- _Spatial reasoning data_:
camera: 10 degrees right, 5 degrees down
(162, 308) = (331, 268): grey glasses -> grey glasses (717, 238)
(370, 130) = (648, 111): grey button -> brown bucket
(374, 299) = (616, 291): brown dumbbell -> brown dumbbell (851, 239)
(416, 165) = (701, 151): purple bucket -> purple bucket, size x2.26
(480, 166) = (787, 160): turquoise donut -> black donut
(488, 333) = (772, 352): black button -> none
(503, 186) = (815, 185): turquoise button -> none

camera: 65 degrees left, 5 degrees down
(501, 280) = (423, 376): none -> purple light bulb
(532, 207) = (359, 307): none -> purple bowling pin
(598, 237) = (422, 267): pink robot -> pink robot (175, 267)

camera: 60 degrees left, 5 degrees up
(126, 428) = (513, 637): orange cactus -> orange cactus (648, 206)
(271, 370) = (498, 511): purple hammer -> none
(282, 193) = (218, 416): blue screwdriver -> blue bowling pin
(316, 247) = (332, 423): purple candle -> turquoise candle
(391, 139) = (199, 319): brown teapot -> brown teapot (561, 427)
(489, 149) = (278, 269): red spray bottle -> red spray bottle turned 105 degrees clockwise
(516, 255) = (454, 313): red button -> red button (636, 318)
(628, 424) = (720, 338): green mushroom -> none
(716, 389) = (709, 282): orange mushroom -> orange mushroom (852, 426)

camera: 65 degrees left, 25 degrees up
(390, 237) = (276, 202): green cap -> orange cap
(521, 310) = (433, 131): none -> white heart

- _YOUR INSTRUCTIONS_:
Transcribe every line of the records exactly, please.

- _THE ANSWER_:
camera: 10 degrees right, 5 degrees down
(162, 308) = (331, 268): grey glasses -> grey glasses (717, 238)
(370, 130) = (648, 111): grey button -> brown bucket
(374, 299) = (616, 291): brown dumbbell -> brown dumbbell (851, 239)
(416, 165) = (701, 151): purple bucket -> purple bucket, size x2.26
(480, 166) = (787, 160): turquoise donut -> black donut
(488, 333) = (772, 352): black button -> none
(503, 186) = (815, 185): turquoise button -> none

camera: 65 degrees left, 5 degrees down
(501, 280) = (423, 376): none -> purple light bulb
(532, 207) = (359, 307): none -> purple bowling pin
(598, 237) = (422, 267): pink robot -> pink robot (175, 267)

camera: 60 degrees left, 5 degrees up
(126, 428) = (513, 637): orange cactus -> orange cactus (648, 206)
(271, 370) = (498, 511): purple hammer -> none
(282, 193) = (218, 416): blue screwdriver -> blue bowling pin
(316, 247) = (332, 423): purple candle -> turquoise candle
(391, 139) = (199, 319): brown teapot -> brown teapot (561, 427)
(489, 149) = (278, 269): red spray bottle -> red spray bottle turned 105 degrees clockwise
(516, 255) = (454, 313): red button -> red button (636, 318)
(628, 424) = (720, 338): green mushroom -> none
(716, 389) = (709, 282): orange mushroom -> orange mushroom (852, 426)

camera: 65 degrees left, 25 degrees up
(390, 237) = (276, 202): green cap -> orange cap
(521, 310) = (433, 131): none -> white heart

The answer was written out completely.